- **Problem to work on**: The pictures get dropped, while every remaining part of the listing is copied exactly.

- **Data block**:
------

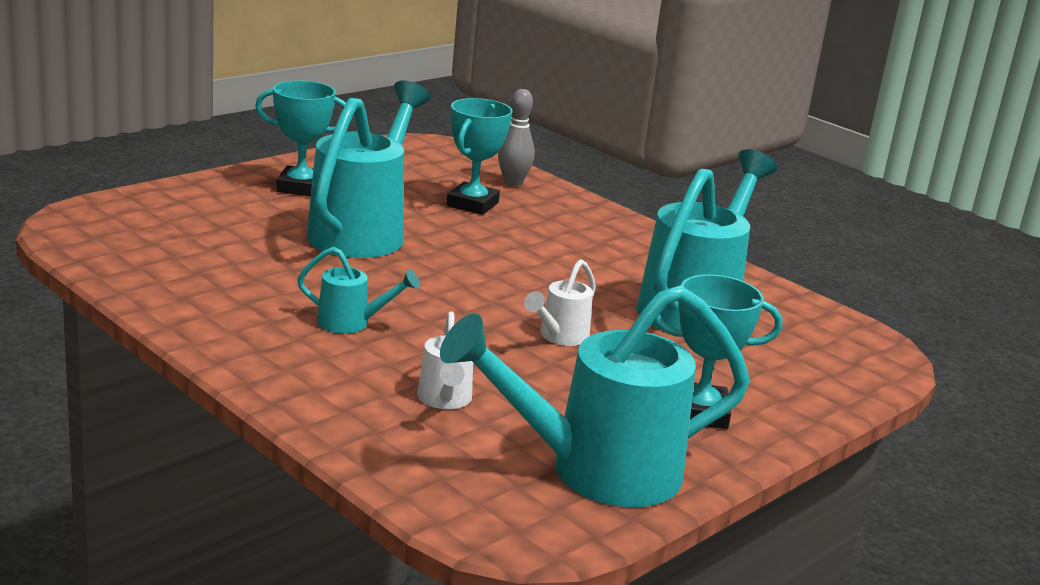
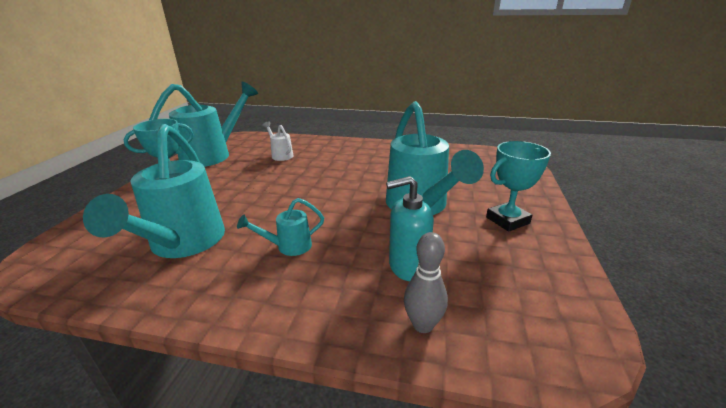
camera: 150 degrees right, 5 degrees up
turquoise watering can [297,247,420,334] -> turquoise watering can moved to [237,198,324,256]
turquoise trophy [446,98,513,215] -> turquoise soap dispenser [386,176,434,281]
white watering can [524,259,596,346] -> none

------

- **Reply**:
camera: 150 degrees right, 5 degrees up
turquoise watering can [297,247,420,334] -> turquoise watering can moved to [237,198,324,256]
turquoise trophy [446,98,513,215] -> turquoise soap dispenser [386,176,434,281]
white watering can [524,259,596,346] -> none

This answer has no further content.